Top of THE DATA

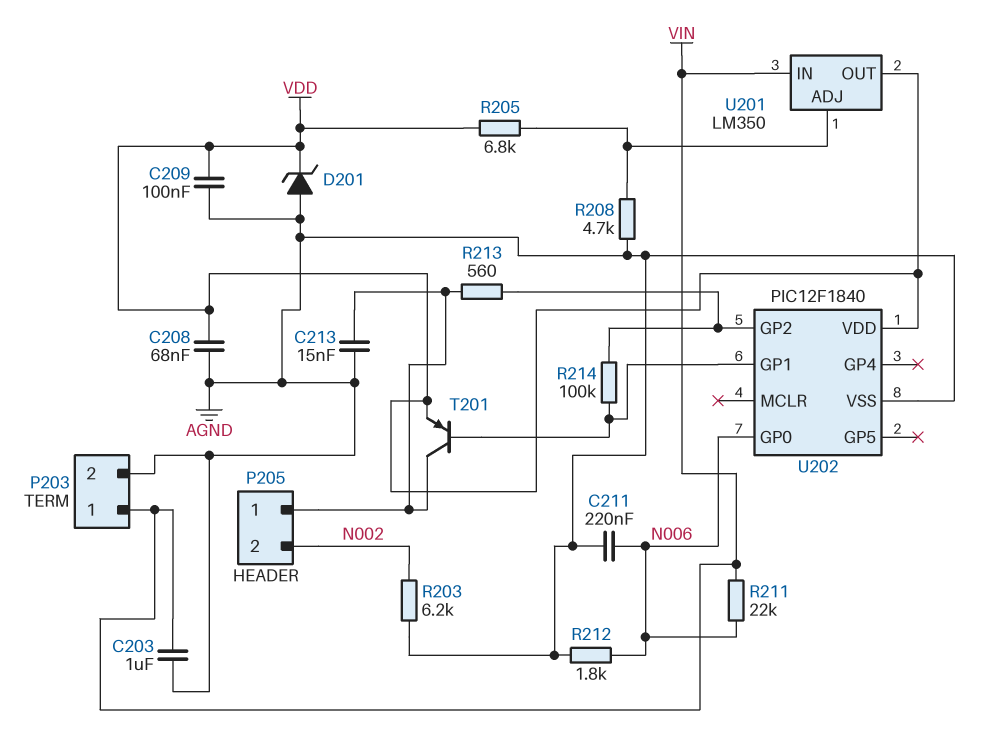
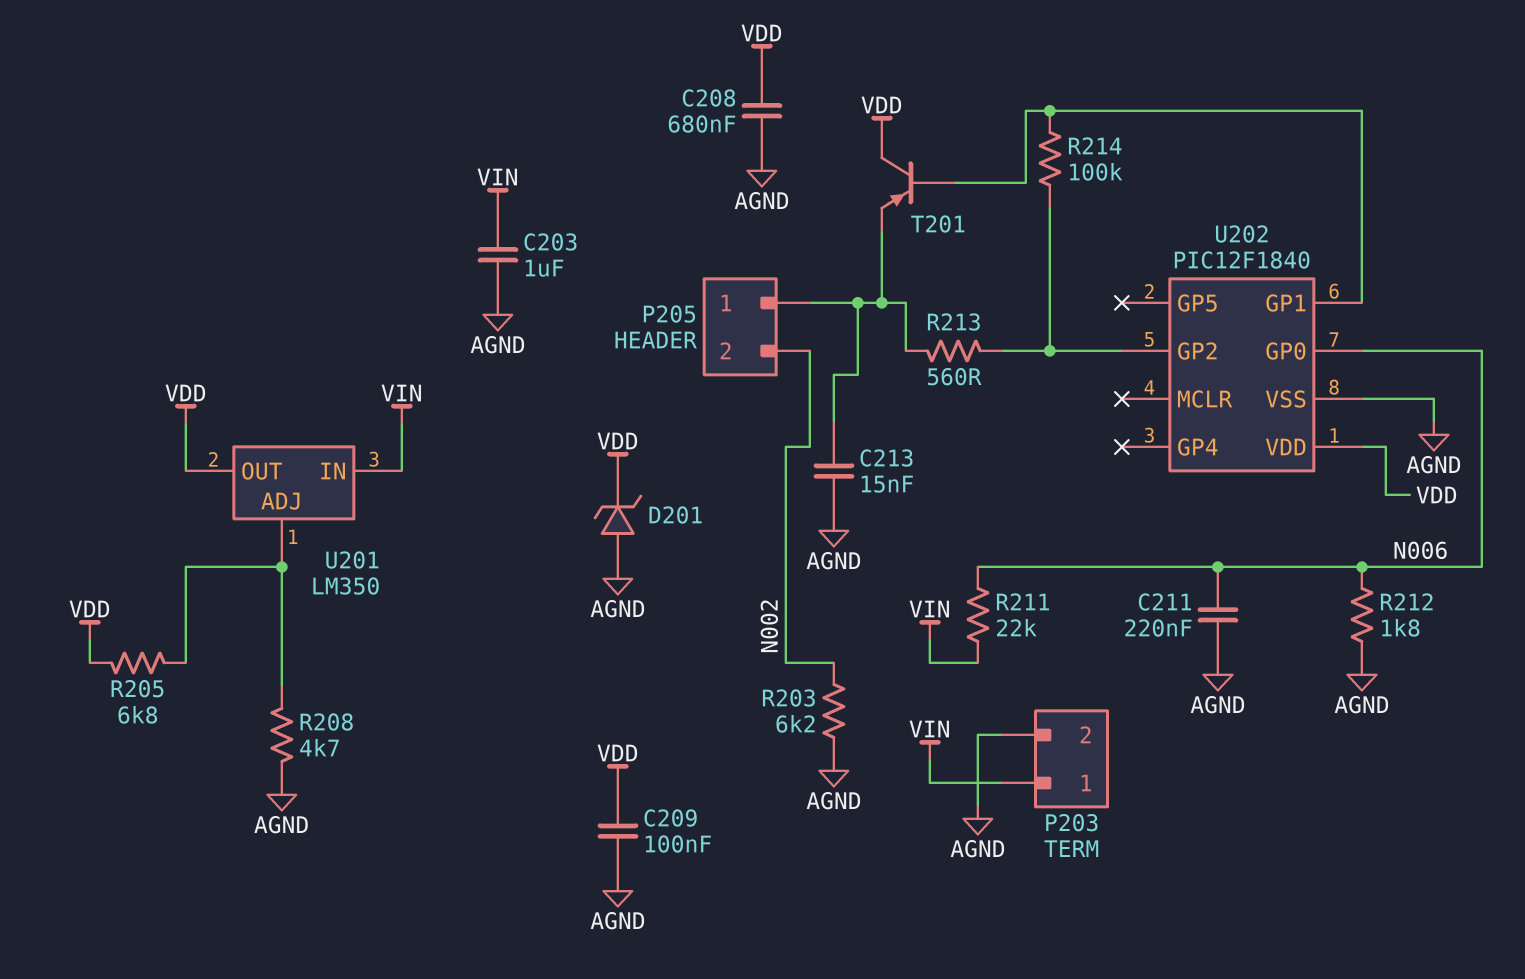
C208: 68nF (AGND, VDD) -> 680nF (AGND, VDD)
T201: PNP (B U202/GP1, C P205/1, E VDD) -> PNP (B U202/GP1, C VDD, E P205/1)

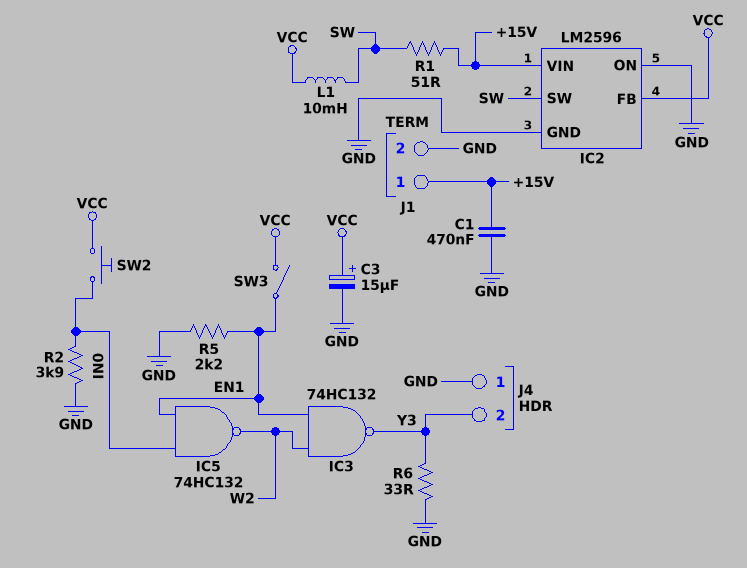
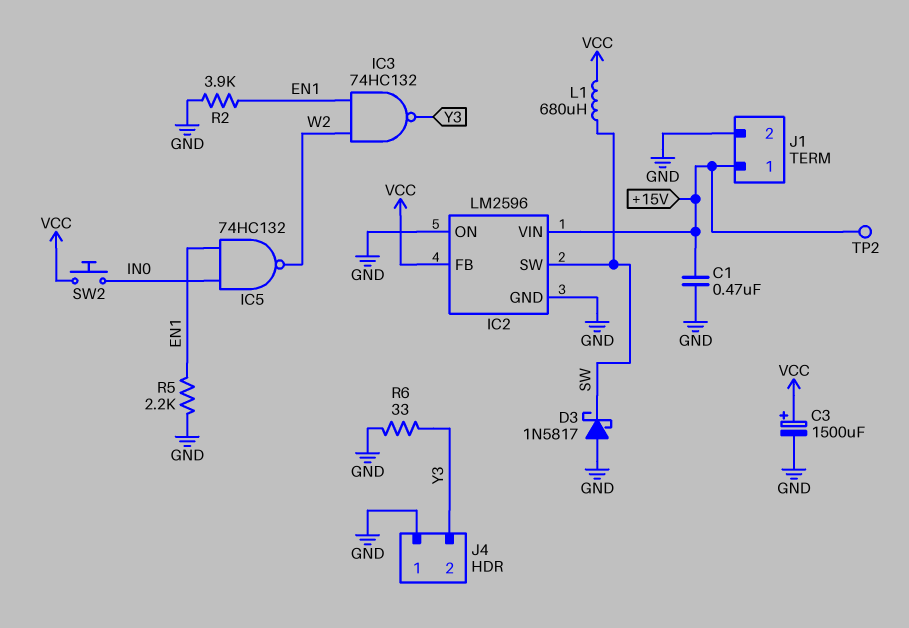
C3: 15uF (plus VCC, minus GND) -> 1500uF (plus VCC, minus GND)
D3: none -> schottky 1N5817 (A GND, K SW)
L1: 10mH (SW, VCC) -> 680uH (SW, VCC)
R1: 51 (+15V, SW) -> none
R2: 3.9k (GND, IN0) -> 3.9k (EN1, GND)
SW3: switch (EN1, VCC) -> none
TP2: none -> test point (+15V)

Bottom of THE DATA

#### [EXERCISE GOAL]
Starting at the top of the listing above, please restate word for word each line up to and including the one that holds "R1: 51 (+15V, SW) -> none", omitting every image.

#### [SOLUTION TO THE EXERCISE]
C208: 68nF (AGND, VDD) -> 680nF (AGND, VDD)
T201: PNP (B U202/GP1, C P205/1, E VDD) -> PNP (B U202/GP1, C VDD, E P205/1)

C3: 15uF (plus VCC, minus GND) -> 1500uF (plus VCC, minus GND)
D3: none -> schottky 1N5817 (A GND, K SW)
L1: 10mH (SW, VCC) -> 680uH (SW, VCC)
R1: 51 (+15V, SW) -> none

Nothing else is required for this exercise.